▸ **WHAT THE EXERCISE ASKS**
Below is a listing. Write out exactly its lines between the one holding "white tile C2:C3" and the one holding "grey brick E3", inclusive.

▸ **PROVIDED RECORDS**
------------------------------
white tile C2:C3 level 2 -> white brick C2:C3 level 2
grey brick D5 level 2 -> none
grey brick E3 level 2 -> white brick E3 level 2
------------------------------
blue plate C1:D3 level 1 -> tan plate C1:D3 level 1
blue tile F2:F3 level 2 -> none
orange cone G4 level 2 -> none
------------------------------
▸ **RESULT**
white tile C2:C3 level 2 -> white brick C2:C3 level 2
grey brick D5 level 2 -> none
grey brick E3 level 2 -> white brick E3 level 2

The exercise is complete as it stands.